#### Exercise objective
Convert the stretch of lines below from the one containing "The height and width of the screenshot is (540, 960). Find" through the one containing "Identify the location of vacant position" into a JSON list of strings, with one string per line and blank lines omitted.

#### Stored records
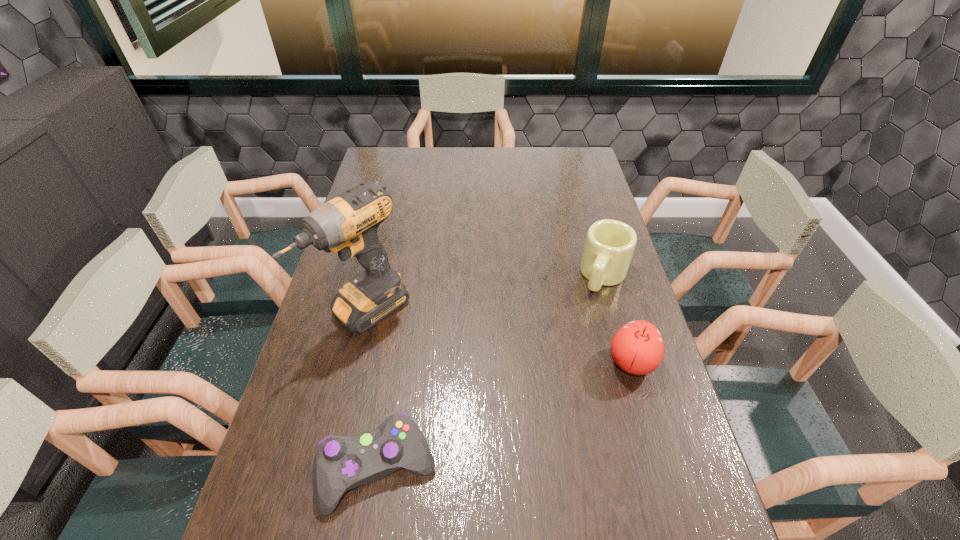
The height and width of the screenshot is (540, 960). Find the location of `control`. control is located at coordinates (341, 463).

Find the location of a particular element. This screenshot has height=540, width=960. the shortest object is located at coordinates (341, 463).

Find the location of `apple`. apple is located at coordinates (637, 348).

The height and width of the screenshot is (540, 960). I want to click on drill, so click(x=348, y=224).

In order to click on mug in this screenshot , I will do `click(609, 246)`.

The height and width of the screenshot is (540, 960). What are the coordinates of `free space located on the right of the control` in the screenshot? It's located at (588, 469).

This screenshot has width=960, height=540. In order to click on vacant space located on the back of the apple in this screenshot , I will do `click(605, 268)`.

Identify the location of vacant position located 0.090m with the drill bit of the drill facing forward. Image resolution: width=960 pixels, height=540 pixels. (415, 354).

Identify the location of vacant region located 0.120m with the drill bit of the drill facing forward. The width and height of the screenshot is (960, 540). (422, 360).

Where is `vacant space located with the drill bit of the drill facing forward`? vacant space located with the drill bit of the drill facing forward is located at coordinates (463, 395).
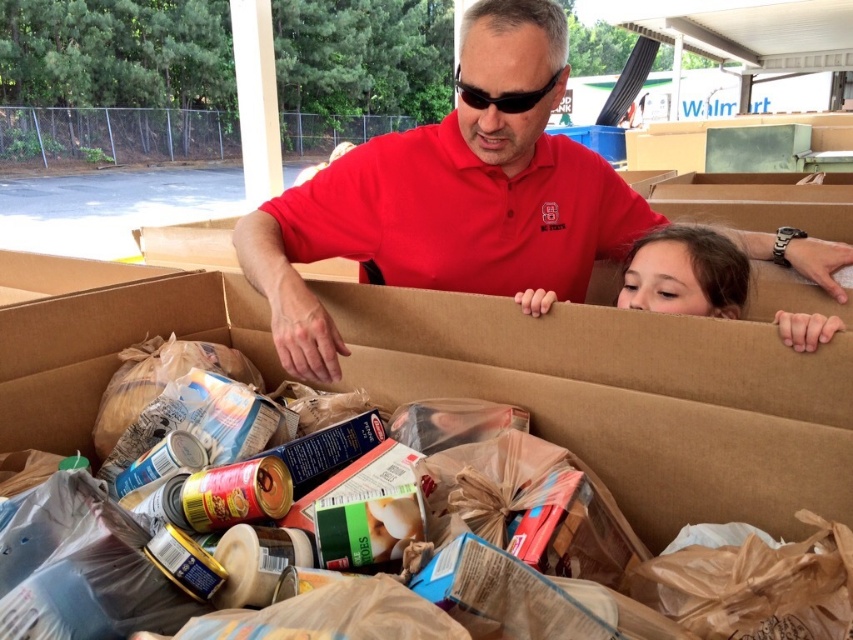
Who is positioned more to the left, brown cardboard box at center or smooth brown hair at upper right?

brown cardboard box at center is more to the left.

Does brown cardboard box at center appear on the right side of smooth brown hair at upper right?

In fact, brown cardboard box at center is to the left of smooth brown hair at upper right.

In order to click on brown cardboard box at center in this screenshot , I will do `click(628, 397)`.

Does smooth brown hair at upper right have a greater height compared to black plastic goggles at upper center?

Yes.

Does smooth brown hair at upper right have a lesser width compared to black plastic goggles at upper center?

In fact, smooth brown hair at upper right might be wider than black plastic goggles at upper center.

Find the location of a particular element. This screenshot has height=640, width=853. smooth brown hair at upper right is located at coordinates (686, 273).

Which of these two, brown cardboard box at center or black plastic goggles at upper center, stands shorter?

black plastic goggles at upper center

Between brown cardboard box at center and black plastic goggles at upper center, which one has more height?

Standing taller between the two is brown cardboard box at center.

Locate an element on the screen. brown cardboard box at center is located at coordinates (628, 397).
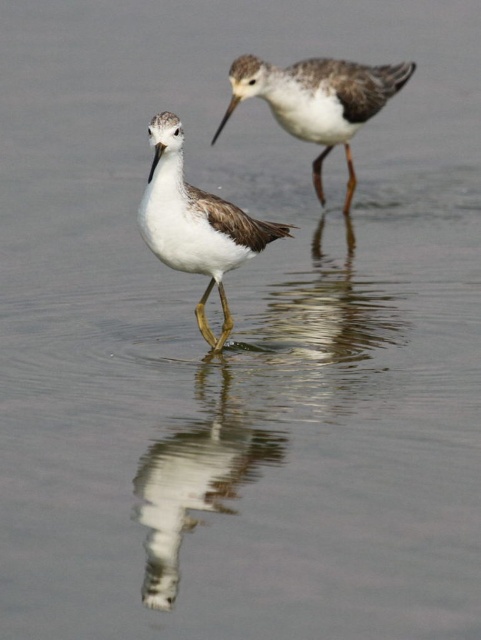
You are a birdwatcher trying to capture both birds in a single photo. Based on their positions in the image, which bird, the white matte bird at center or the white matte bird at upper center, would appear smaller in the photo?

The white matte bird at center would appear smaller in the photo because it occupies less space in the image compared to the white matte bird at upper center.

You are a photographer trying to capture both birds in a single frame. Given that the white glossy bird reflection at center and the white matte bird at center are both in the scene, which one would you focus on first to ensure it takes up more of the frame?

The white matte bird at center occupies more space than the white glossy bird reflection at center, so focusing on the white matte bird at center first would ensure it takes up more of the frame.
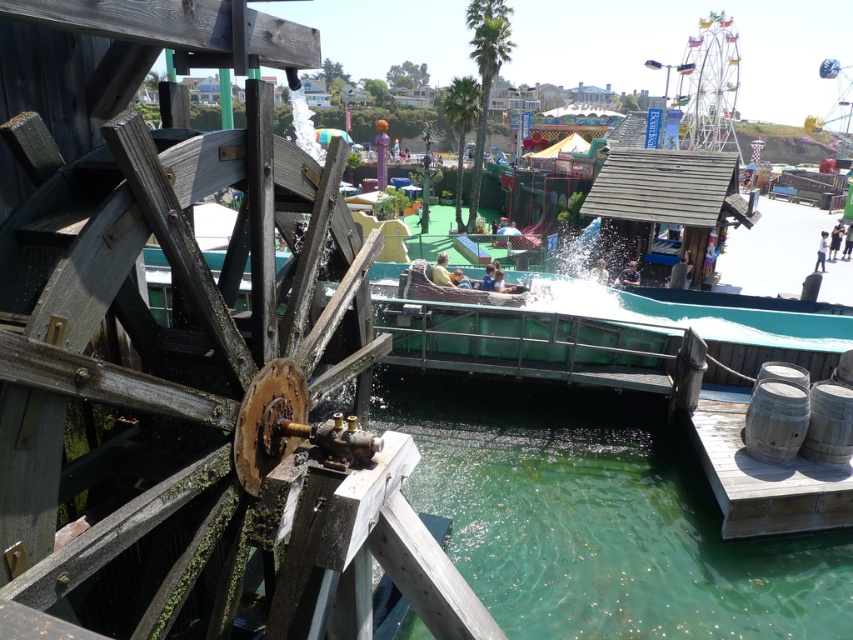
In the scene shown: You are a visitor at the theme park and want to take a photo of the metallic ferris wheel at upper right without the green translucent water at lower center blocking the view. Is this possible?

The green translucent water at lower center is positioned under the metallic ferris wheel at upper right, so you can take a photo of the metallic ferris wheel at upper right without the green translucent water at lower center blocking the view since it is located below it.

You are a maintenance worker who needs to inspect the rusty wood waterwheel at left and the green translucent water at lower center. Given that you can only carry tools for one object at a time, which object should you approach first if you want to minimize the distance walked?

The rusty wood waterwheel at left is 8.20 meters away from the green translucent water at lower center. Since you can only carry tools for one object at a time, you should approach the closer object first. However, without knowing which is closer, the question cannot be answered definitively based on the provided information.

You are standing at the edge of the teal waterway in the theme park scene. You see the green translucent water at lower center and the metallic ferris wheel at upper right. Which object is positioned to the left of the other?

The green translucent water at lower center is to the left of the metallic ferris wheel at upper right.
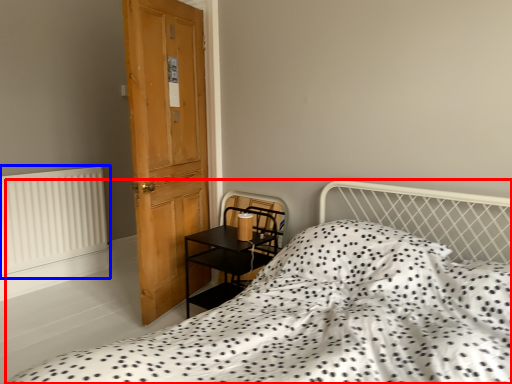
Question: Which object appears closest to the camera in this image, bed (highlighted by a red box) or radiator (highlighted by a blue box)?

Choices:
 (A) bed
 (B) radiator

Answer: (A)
...
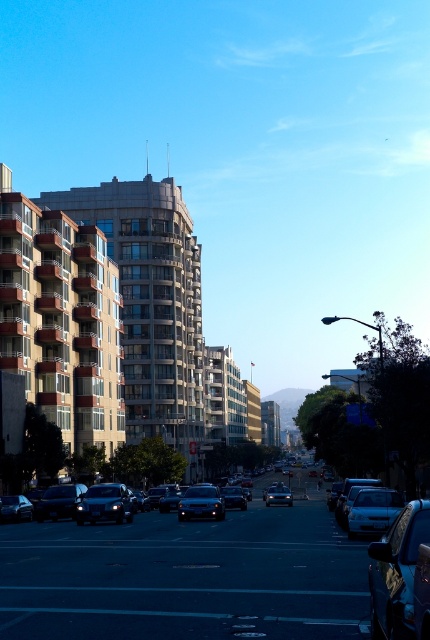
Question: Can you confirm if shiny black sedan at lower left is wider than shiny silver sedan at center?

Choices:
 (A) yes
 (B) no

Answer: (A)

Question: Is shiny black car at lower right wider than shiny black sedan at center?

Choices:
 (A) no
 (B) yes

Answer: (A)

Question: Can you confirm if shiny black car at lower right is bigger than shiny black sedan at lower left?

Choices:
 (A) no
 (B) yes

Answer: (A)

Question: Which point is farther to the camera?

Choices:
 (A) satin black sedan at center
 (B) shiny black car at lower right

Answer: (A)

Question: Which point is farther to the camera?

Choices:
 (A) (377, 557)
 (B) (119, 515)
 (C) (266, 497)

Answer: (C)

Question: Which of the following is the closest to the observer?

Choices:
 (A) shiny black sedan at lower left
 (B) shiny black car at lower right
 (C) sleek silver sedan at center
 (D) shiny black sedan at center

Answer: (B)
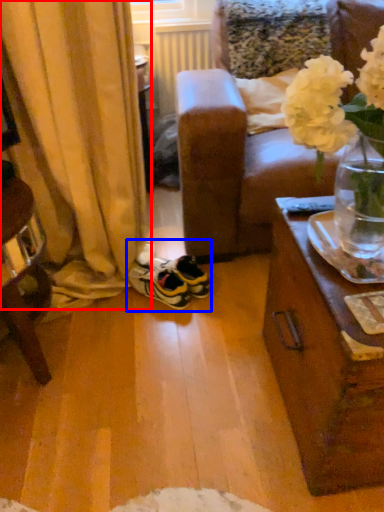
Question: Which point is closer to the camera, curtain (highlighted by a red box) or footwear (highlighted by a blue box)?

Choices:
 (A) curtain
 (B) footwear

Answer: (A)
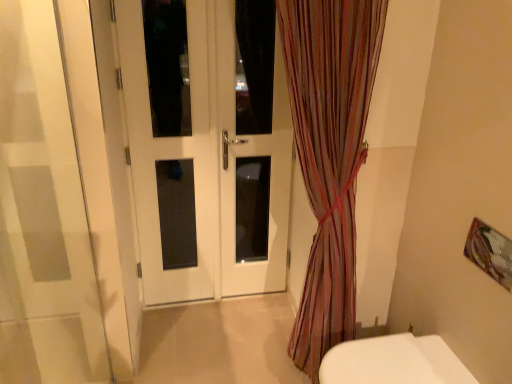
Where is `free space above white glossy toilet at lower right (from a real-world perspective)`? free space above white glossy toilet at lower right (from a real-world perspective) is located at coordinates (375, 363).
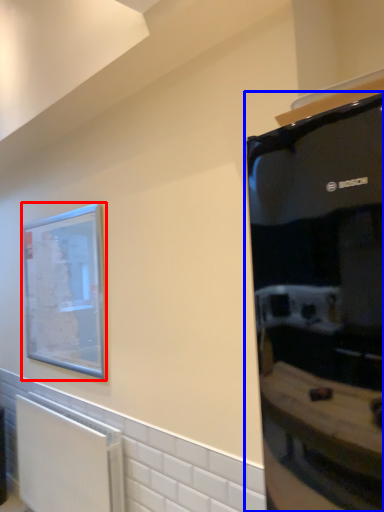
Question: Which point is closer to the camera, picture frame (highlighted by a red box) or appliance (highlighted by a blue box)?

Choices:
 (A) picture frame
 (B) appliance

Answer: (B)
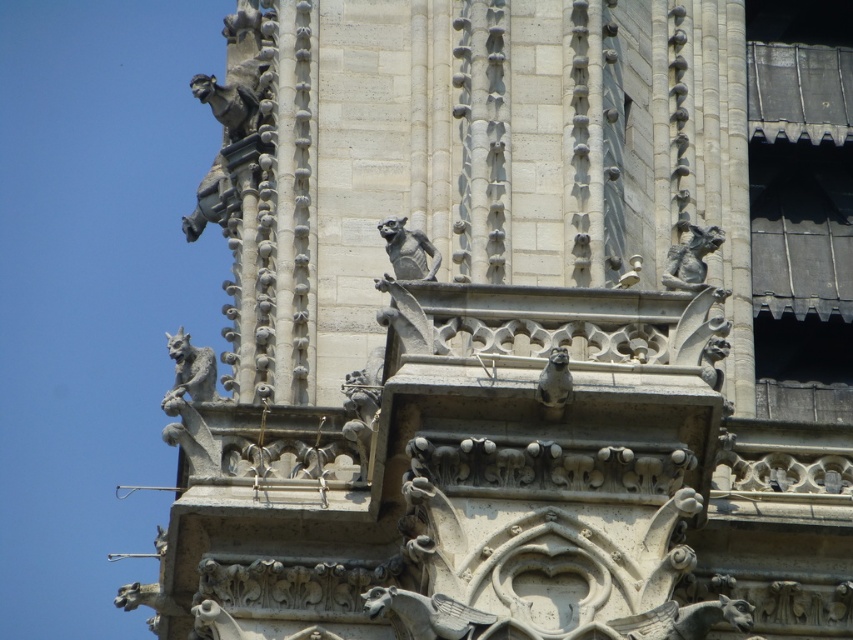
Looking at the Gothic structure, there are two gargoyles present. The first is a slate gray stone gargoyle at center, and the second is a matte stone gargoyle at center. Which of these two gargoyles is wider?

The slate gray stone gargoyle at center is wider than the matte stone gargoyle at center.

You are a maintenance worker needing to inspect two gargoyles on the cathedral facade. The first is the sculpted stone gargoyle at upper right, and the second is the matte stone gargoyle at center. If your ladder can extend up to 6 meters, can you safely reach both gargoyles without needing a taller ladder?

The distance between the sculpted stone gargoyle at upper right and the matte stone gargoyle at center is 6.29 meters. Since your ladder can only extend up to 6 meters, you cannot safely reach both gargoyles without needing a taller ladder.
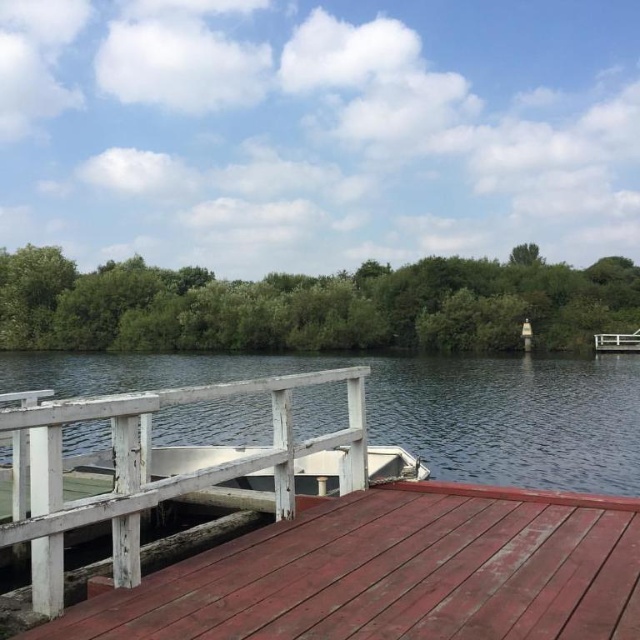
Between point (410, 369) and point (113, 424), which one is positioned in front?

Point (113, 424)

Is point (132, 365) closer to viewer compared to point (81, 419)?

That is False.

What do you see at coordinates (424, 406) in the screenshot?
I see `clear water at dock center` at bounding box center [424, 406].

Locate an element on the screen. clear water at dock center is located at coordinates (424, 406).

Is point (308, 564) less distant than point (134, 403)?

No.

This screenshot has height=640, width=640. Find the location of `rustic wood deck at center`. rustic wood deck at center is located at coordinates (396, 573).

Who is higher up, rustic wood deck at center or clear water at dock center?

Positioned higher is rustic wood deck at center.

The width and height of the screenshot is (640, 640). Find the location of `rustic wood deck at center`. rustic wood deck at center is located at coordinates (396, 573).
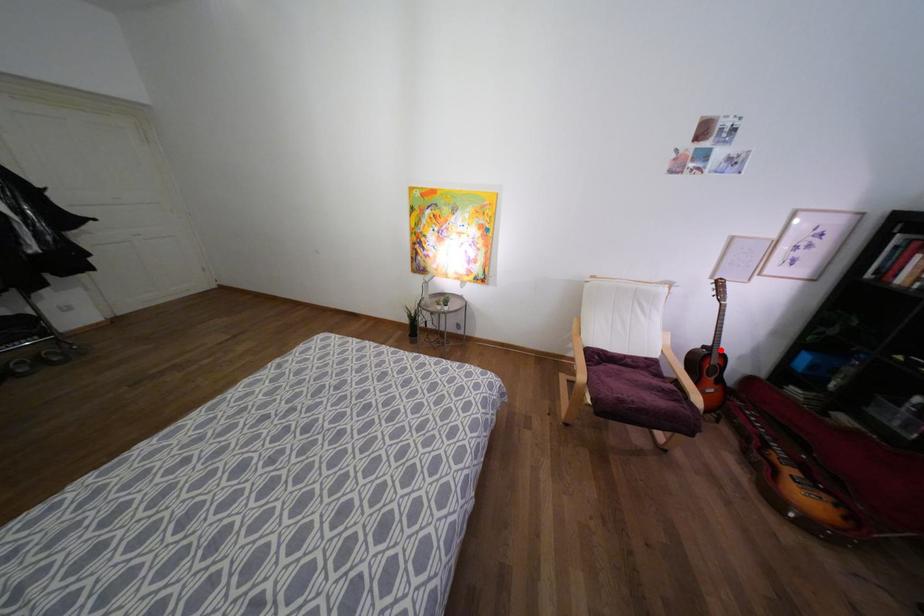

#### Worked solution
[
  "The height and width of the screenshot is (540, 960). Find the location of `control`. control is located at coordinates (341, 463).",
  "Find the location of a particular element. This screenshot has height=540, width=960. the shortest object is located at coordinates (341, 463).",
  "Find the location of `apple`. apple is located at coordinates (637, 348).",
  "The height and width of the screenshot is (540, 960). I want to click on drill, so click(x=348, y=224).",
  "In order to click on mug in this screenshot , I will do `click(609, 246)`.",
  "The height and width of the screenshot is (540, 960). What are the coordinates of `free space located on the right of the control` in the screenshot? It's located at (588, 469).",
  "This screenshot has width=960, height=540. In order to click on vacant space located on the back of the apple in this screenshot , I will do `click(605, 268)`.",
  "Identify the location of vacant position located 0.090m with the drill bit of the drill facing forward. Image resolution: width=960 pixels, height=540 pixels. (415, 354)."
]